-- DATA PROVIDED --
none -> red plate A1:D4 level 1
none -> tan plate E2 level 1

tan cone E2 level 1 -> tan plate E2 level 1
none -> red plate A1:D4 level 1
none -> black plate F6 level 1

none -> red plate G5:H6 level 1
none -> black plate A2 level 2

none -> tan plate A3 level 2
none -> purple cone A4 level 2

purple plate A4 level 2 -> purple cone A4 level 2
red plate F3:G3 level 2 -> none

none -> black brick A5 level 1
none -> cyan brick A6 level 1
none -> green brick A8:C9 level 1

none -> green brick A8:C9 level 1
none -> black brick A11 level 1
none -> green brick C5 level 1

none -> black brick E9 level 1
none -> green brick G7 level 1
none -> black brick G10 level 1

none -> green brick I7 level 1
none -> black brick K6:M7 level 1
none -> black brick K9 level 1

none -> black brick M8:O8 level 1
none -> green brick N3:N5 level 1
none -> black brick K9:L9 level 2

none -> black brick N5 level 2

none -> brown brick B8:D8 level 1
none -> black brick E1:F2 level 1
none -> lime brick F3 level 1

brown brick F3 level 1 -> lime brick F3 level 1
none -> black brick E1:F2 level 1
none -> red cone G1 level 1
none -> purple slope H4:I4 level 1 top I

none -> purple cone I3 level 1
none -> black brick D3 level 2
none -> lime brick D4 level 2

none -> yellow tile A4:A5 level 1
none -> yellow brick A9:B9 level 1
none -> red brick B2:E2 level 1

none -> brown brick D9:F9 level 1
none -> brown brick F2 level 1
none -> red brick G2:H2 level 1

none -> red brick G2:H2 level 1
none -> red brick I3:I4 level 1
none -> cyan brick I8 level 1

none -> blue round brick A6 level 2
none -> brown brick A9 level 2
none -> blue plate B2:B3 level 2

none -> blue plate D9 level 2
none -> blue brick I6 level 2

-- INSTRUCTIONS FOR THE TASK --
Retype word for word everything in the listing above from the line that holds "none -> black brick K9 level 1" down to the line that holds "none -> purple slope H4:I4 level 1 top I". Keep both end lines and leave out the rest.

-- WRITTEN SOLUTION --
none -> black brick K9 level 1

none -> black brick M8:O8 level 1
none -> green brick N3:N5 level 1
none -> black brick K9:L9 level 2

none -> black brick N5 level 2

none -> brown brick B8:D8 level 1
none -> black brick E1:F2 level 1
none -> lime brick F3 level 1

brown brick F3 level 1 -> lime brick F3 level 1
none -> black brick E1:F2 level 1
none -> red cone G1 level 1
none -> purple slope H4:I4 level 1 top I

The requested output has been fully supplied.